**MATERIALS PROVIDED:**
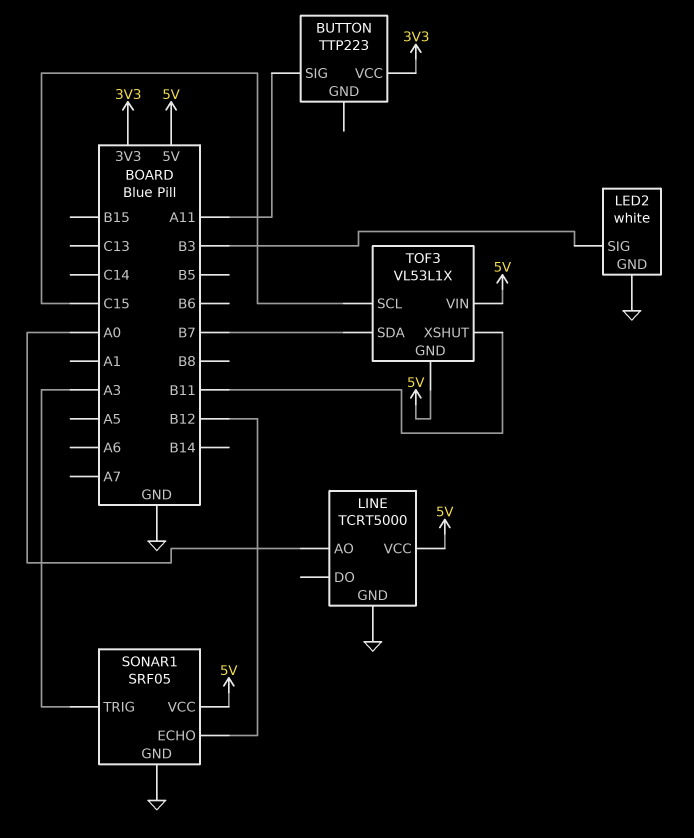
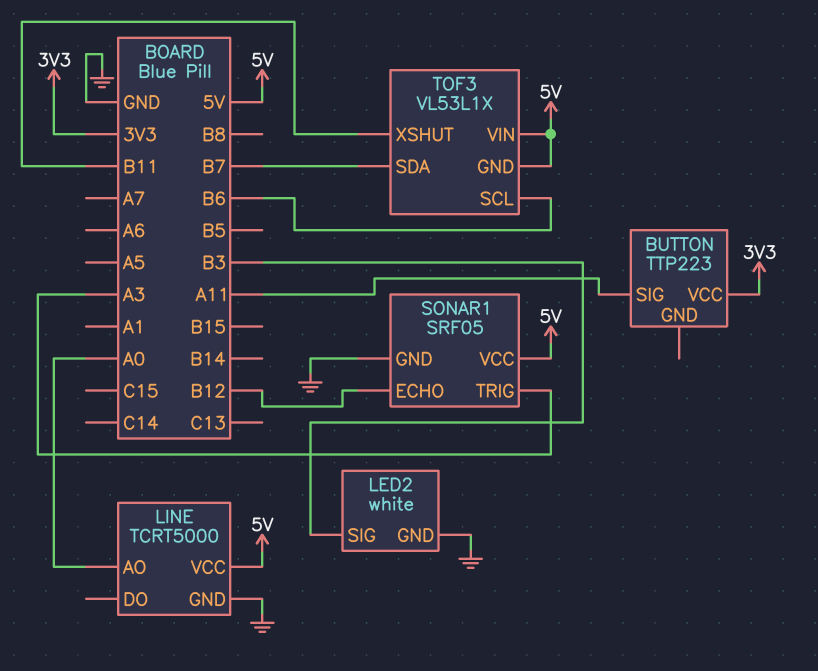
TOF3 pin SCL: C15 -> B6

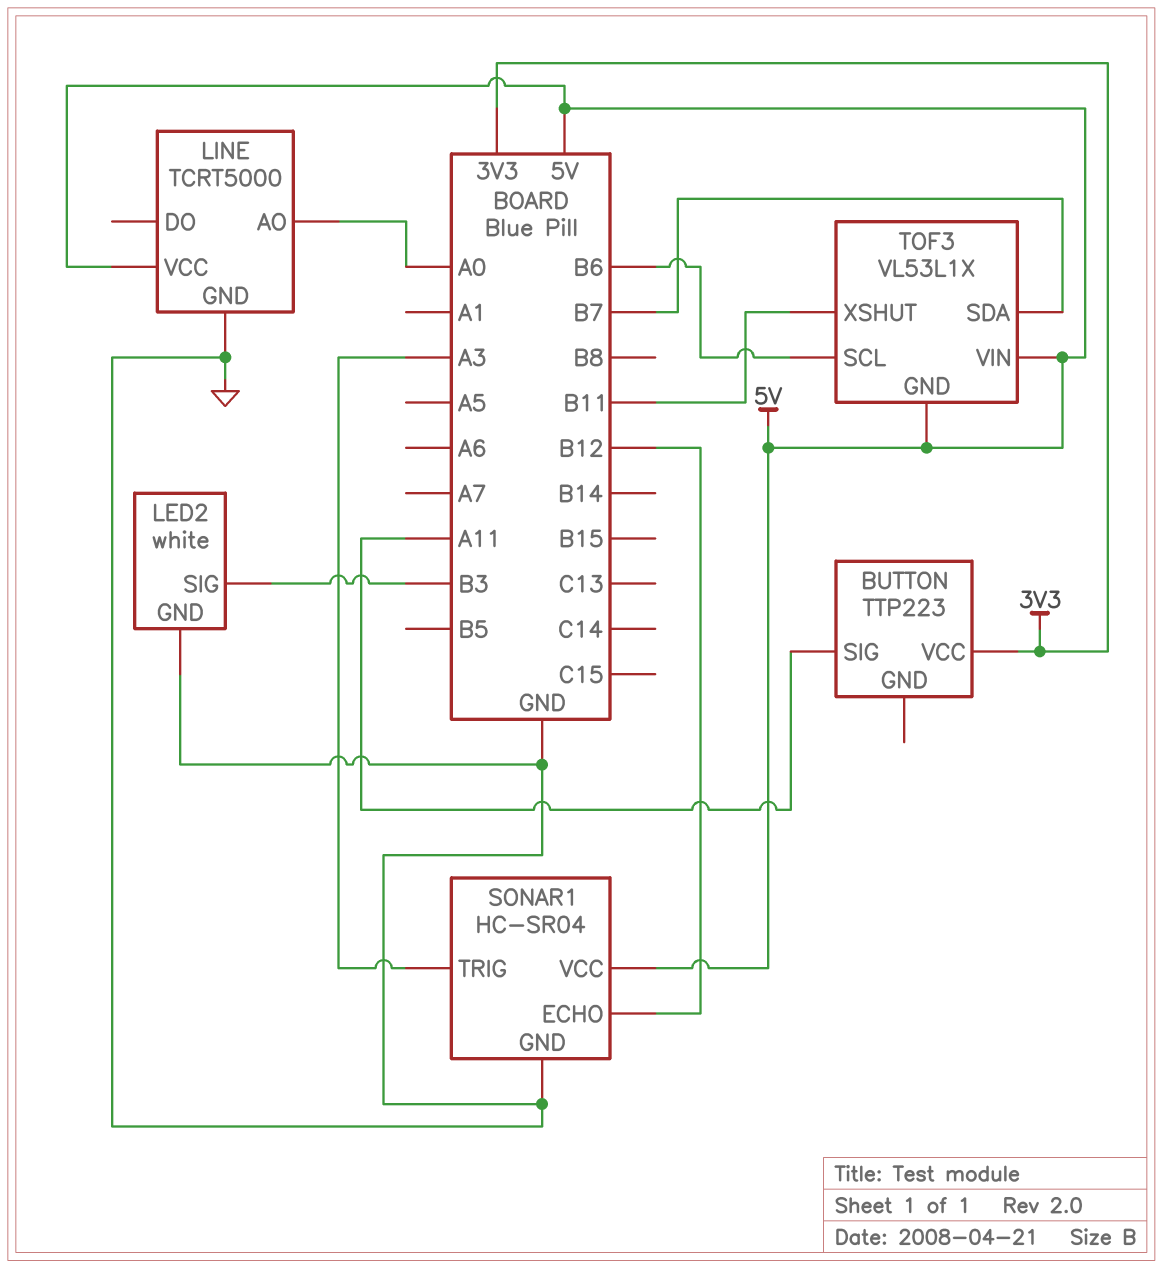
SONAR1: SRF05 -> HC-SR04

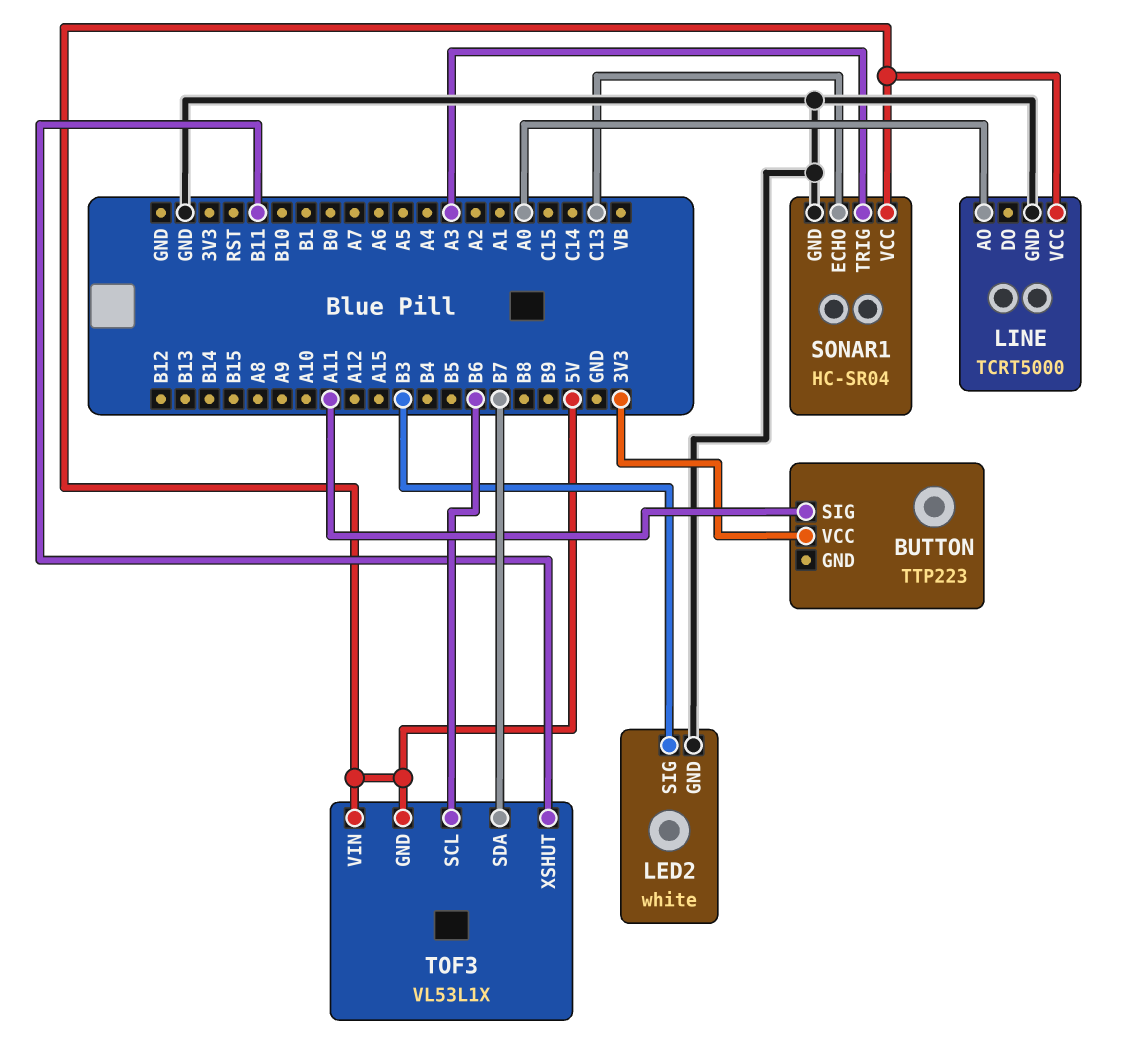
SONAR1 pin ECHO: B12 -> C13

==

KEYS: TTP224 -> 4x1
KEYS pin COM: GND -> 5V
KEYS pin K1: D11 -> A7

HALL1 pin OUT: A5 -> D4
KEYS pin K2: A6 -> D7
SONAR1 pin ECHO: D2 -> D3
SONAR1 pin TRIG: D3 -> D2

--

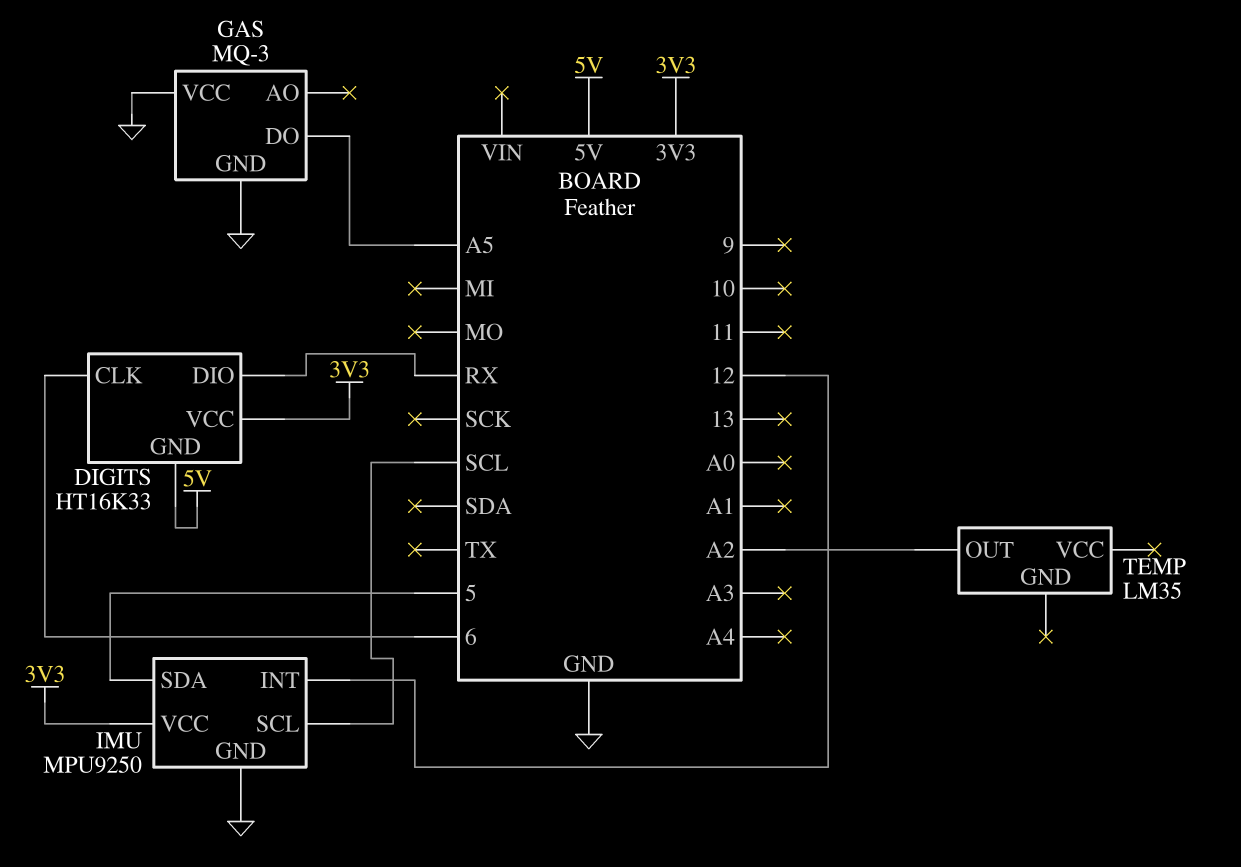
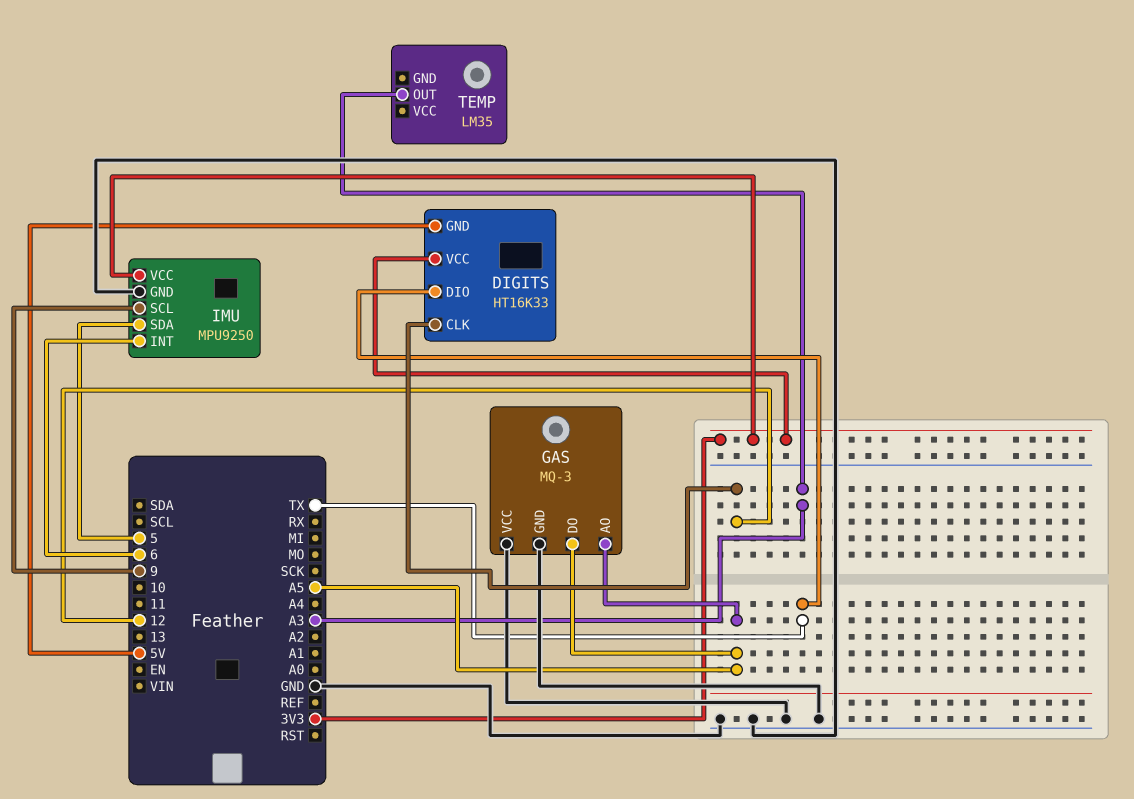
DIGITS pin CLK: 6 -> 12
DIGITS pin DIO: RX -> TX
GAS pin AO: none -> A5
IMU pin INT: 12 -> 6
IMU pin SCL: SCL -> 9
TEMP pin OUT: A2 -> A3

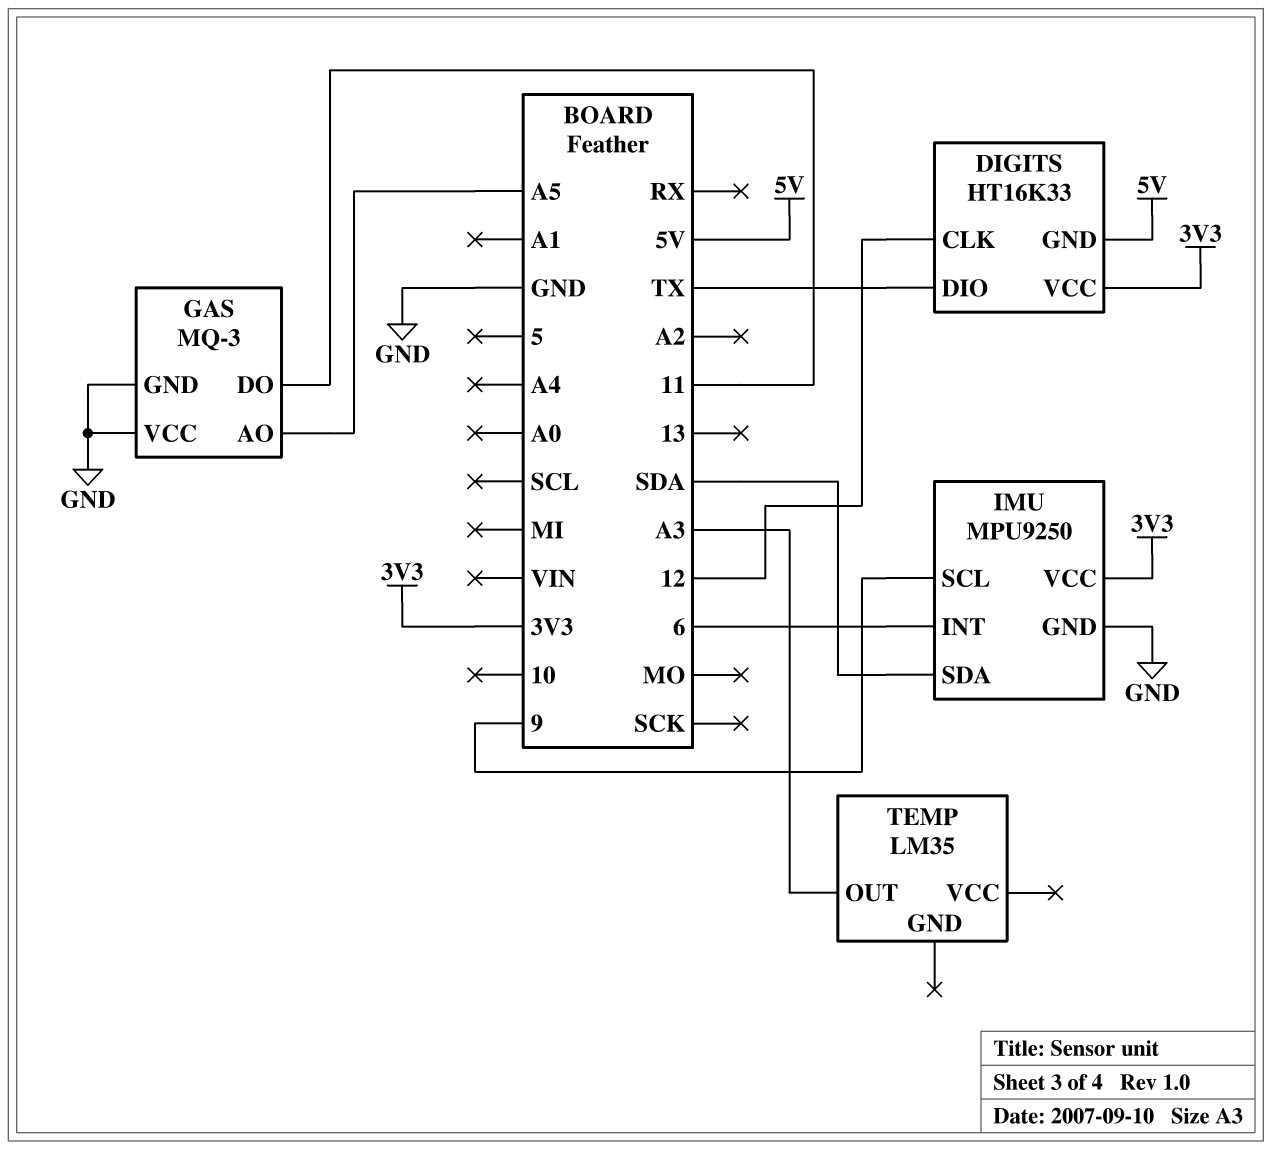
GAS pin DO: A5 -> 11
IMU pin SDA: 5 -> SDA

**WHAT TO PRODUCE:** Using the data above, print exactly the lines from the line that contains "KEYS pin K2: A6 -> D7" through the line that contains "SONAR1 pin TRIG: D3 -> D2", with both included.

**TASK OUTPUT:**
KEYS pin K2: A6 -> D7
SONAR1 pin ECHO: D2 -> D3
SONAR1 pin TRIG: D3 -> D2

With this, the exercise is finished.